■ WHAT THE TASK REQUIRES
Once you find the line with "D1: diode (A AGND, K DC_IN) -> none" in the data below, transcribe exactly each line from there to the line with "R3: none -> 18k (5V, VTH)", inclusive, and nothing else. Drop the pictures.
━━━ GIVEN DATA ━━━
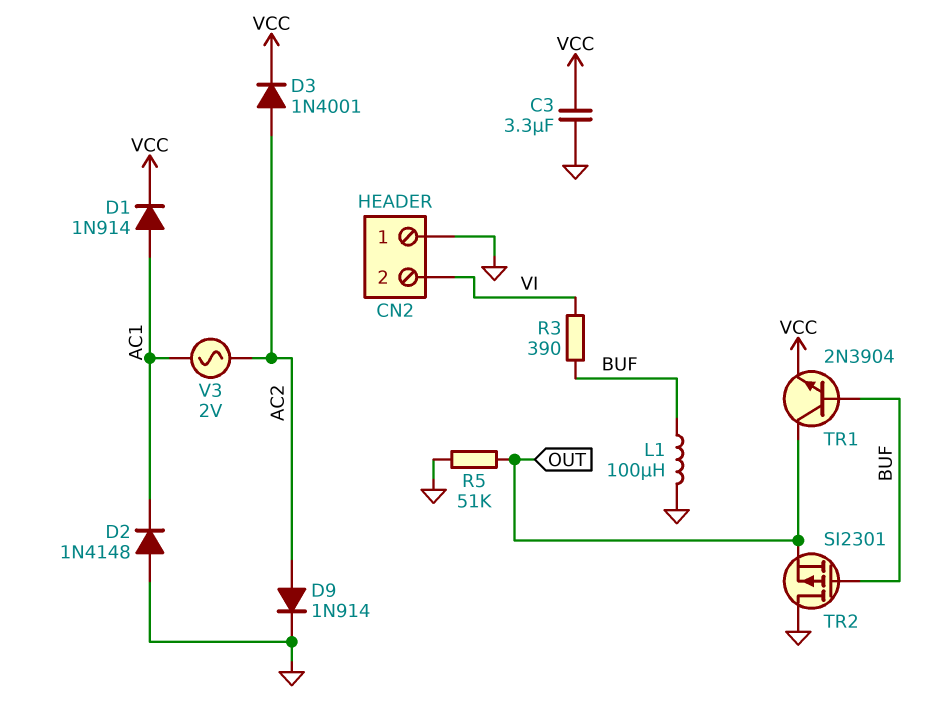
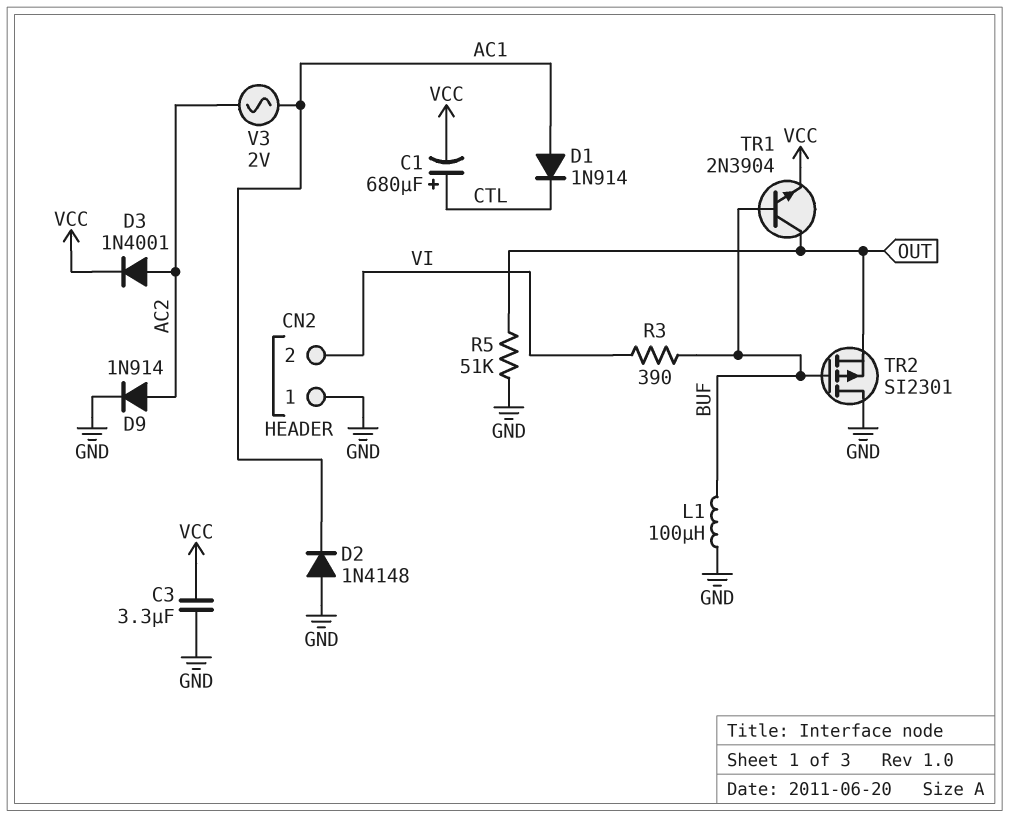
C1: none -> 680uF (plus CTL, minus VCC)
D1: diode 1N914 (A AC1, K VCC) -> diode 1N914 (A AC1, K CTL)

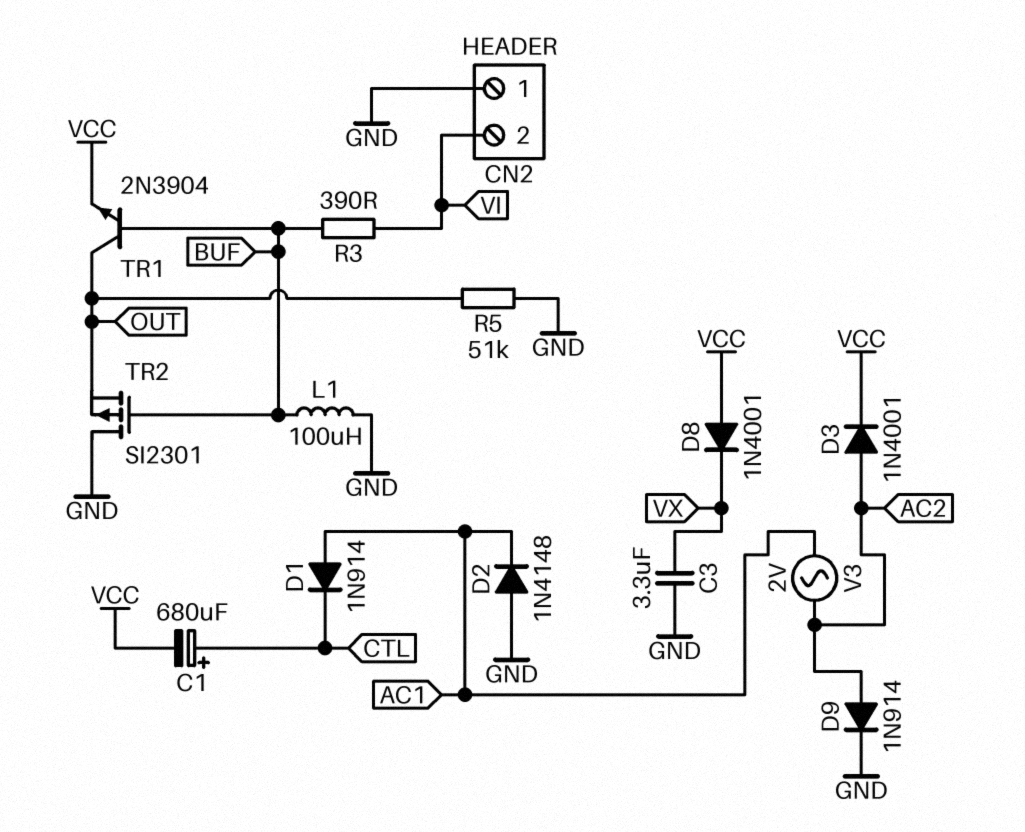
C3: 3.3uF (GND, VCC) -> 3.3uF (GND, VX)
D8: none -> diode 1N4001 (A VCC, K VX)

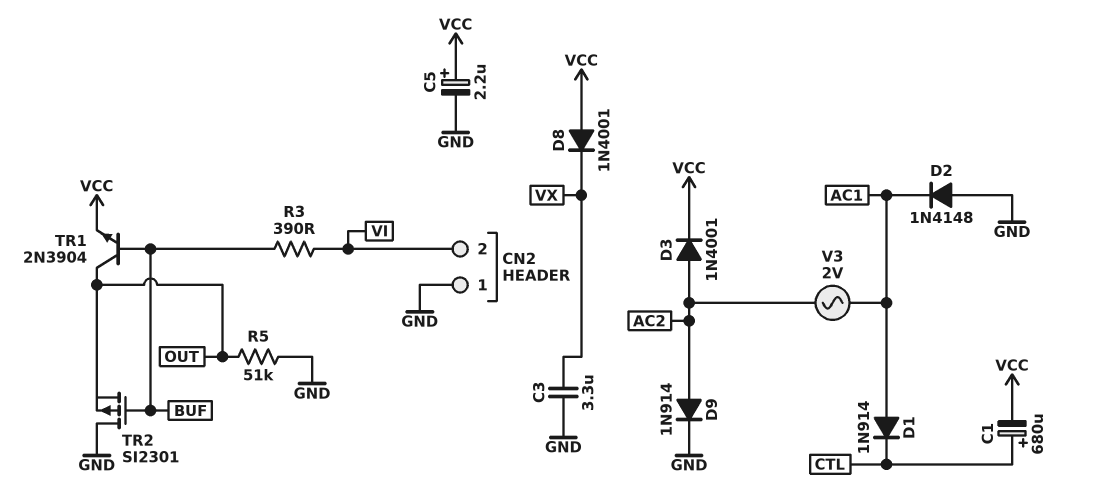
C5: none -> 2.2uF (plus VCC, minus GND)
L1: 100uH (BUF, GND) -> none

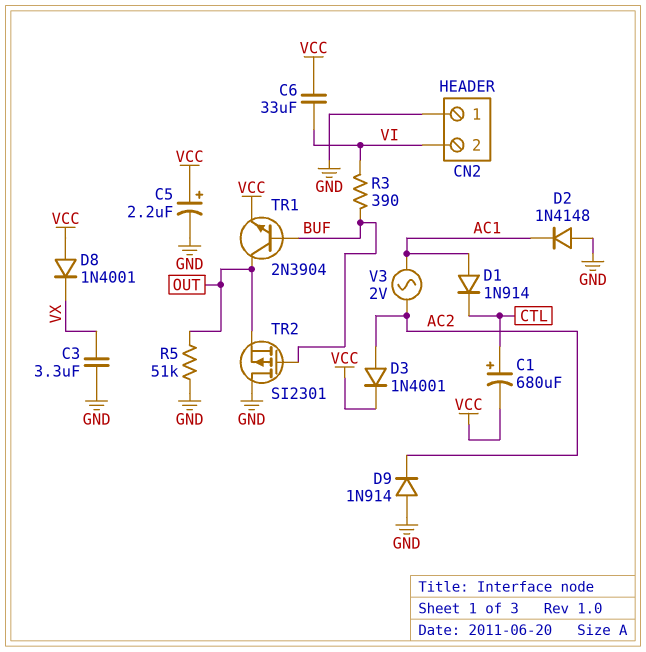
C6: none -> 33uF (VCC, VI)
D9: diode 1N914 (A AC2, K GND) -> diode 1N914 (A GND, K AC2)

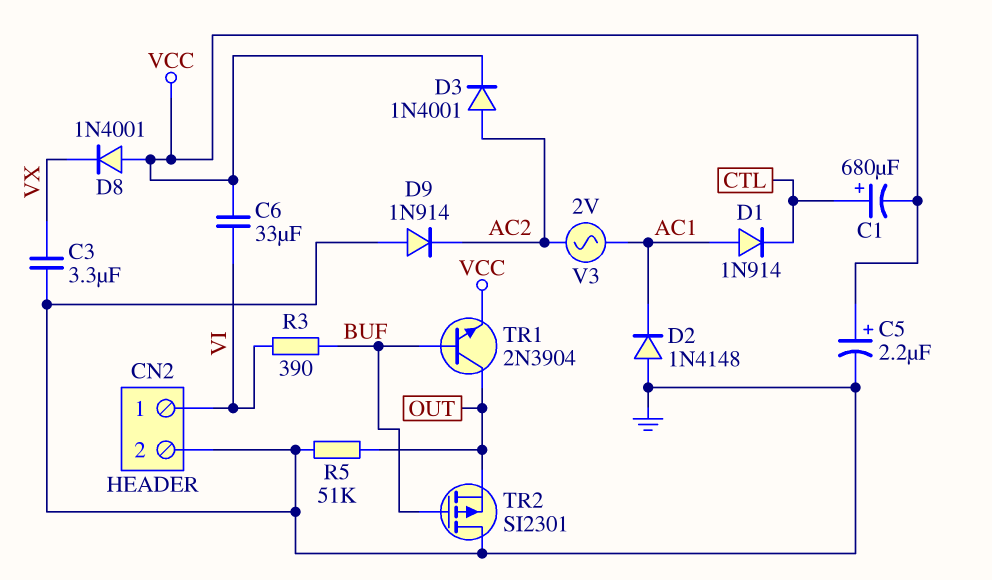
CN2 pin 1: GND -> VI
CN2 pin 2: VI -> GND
━━━
━━━ GIVEN DATA ━━━
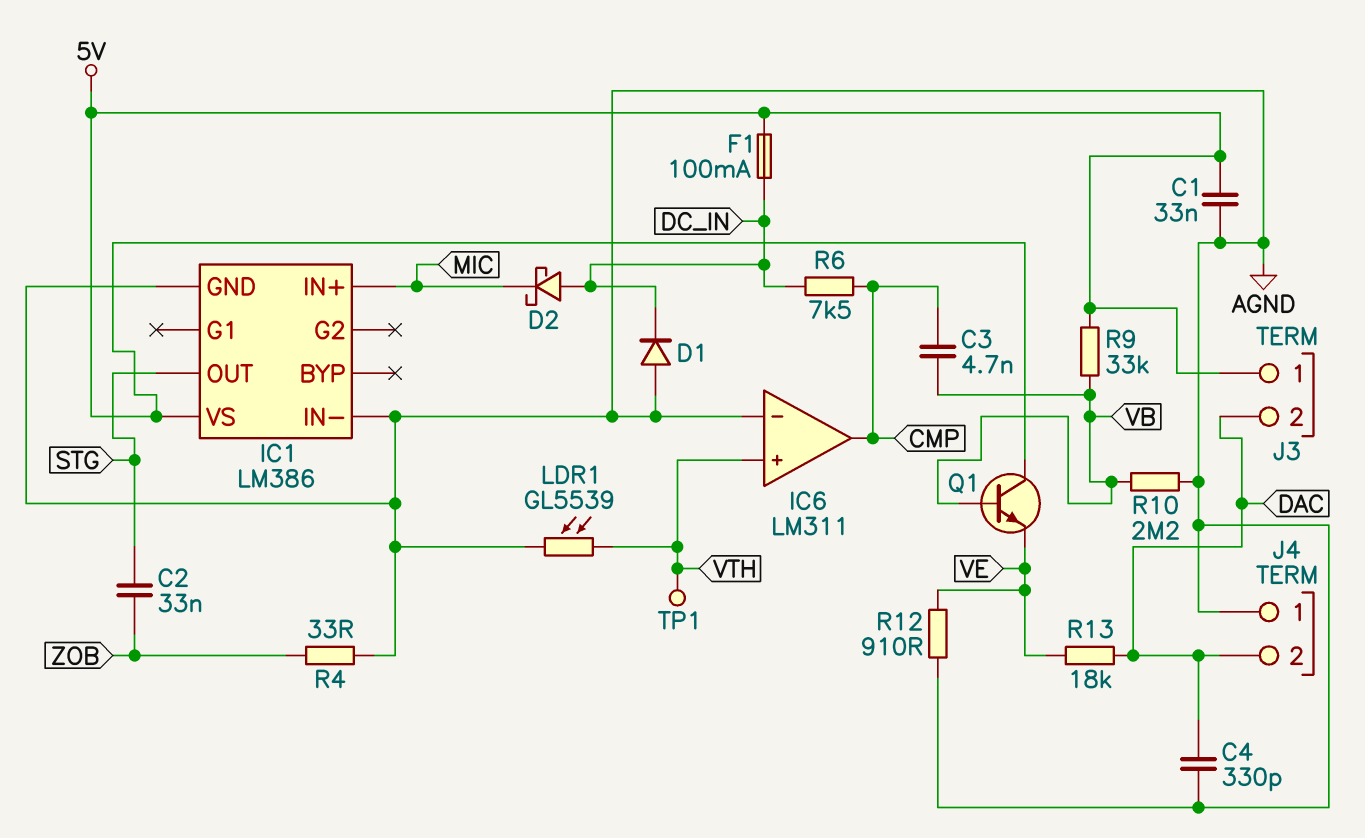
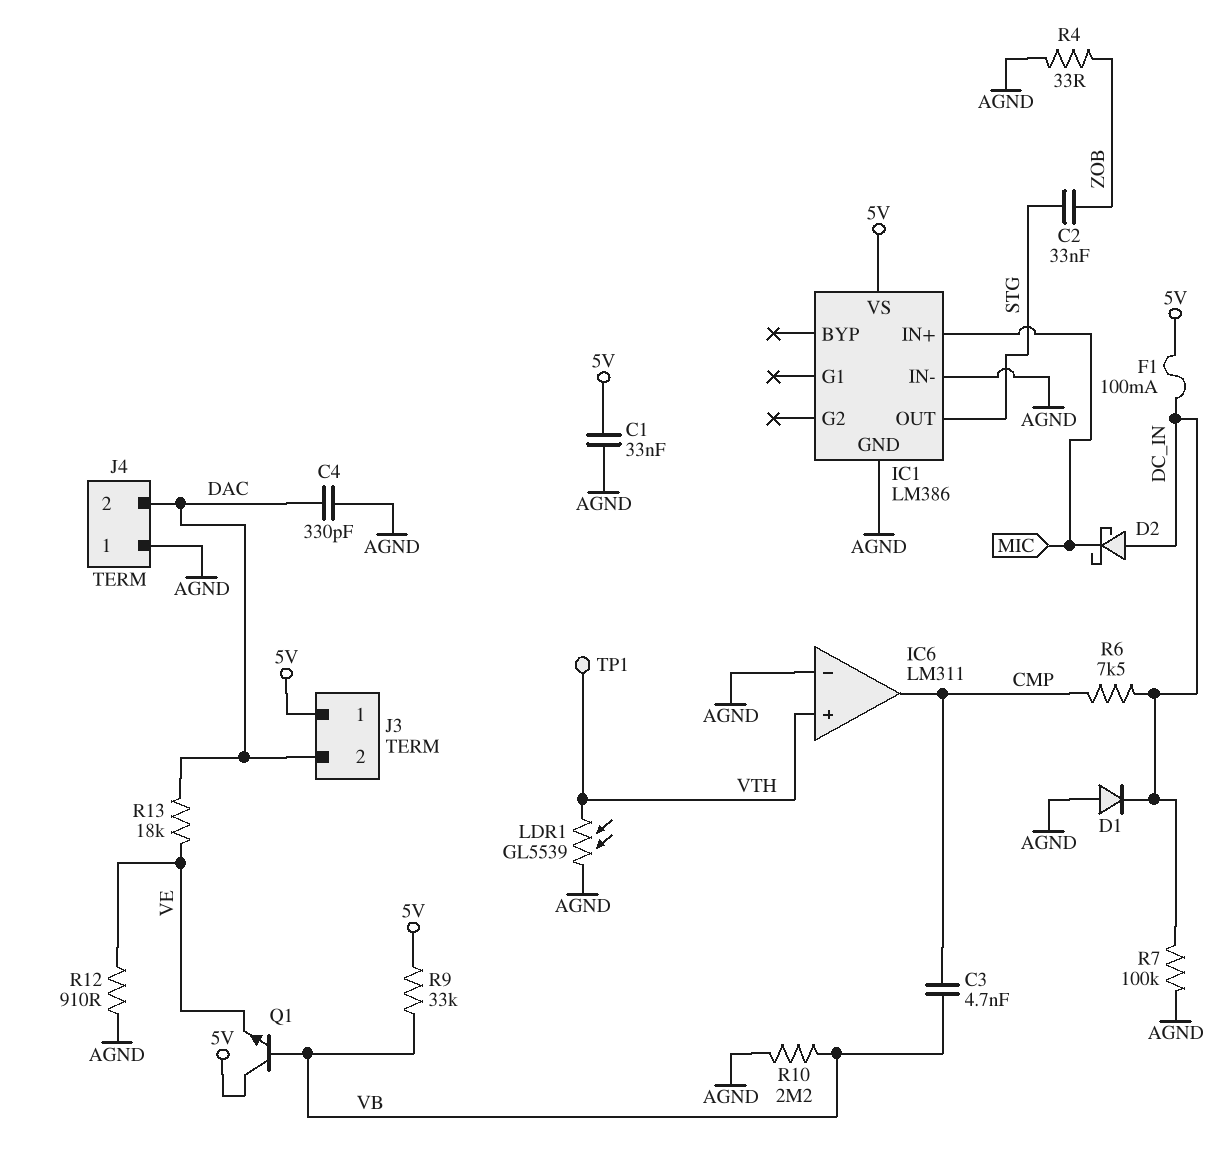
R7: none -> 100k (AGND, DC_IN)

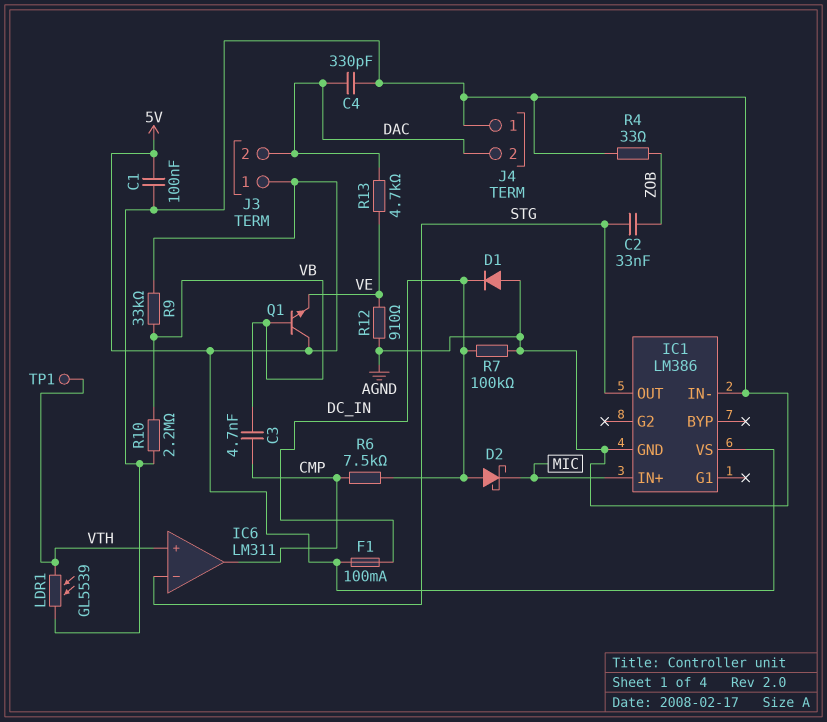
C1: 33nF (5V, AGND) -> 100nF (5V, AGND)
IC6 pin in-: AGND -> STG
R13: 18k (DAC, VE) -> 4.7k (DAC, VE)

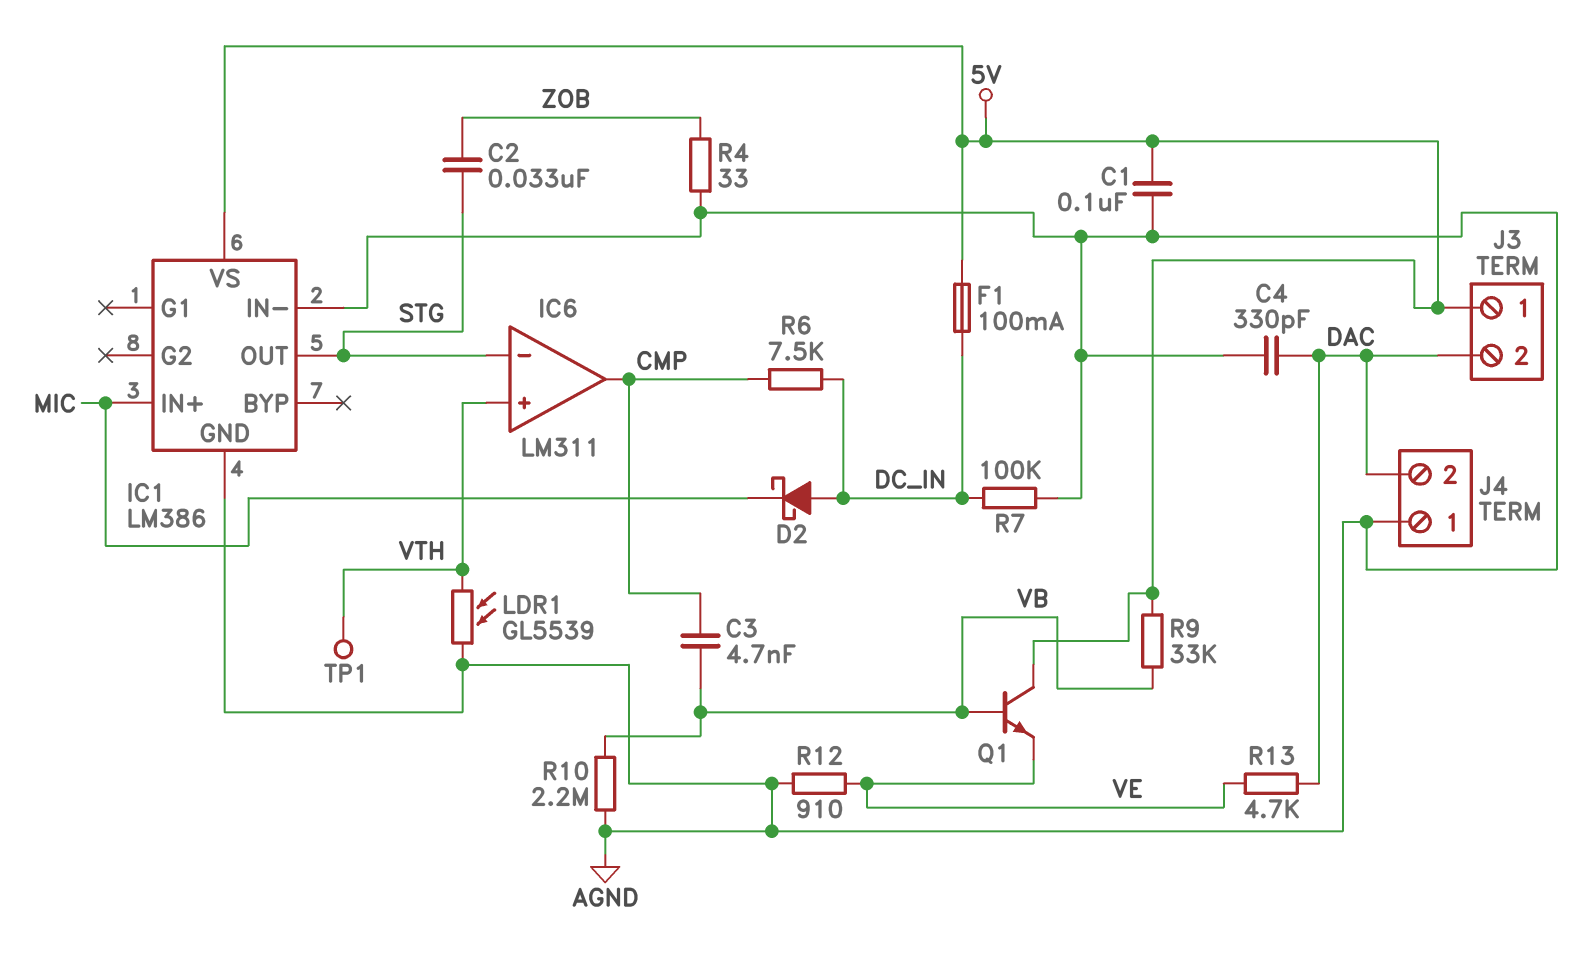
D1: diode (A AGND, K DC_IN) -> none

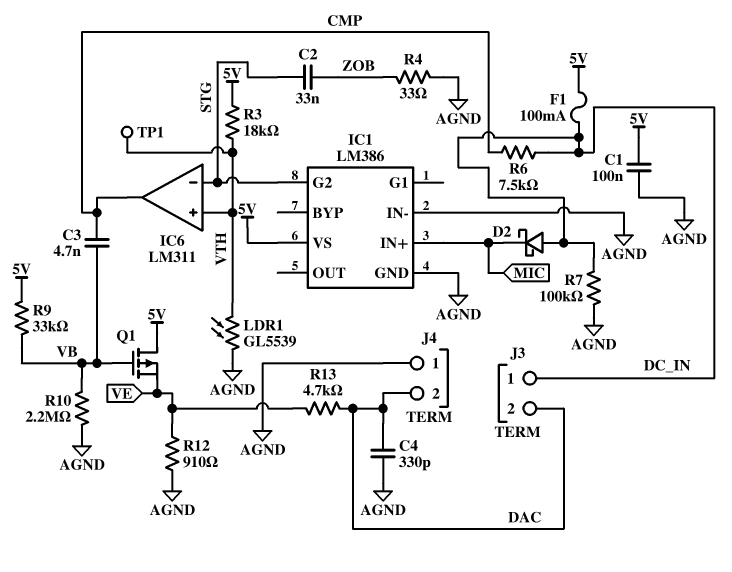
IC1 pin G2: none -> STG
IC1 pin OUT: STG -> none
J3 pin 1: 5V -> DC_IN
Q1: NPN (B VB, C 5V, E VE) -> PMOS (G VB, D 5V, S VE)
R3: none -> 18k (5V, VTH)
━━━
■ ANSWER FOR THIS EXERCISE
D1: diode (A AGND, K DC_IN) -> none

IC1 pin G2: none -> STG
IC1 pin OUT: STG -> none
J3 pin 1: 5V -> DC_IN
Q1: NPN (B VB, C 5V, E VE) -> PMOS (G VB, D 5V, S VE)
R3: none -> 18k (5V, VTH)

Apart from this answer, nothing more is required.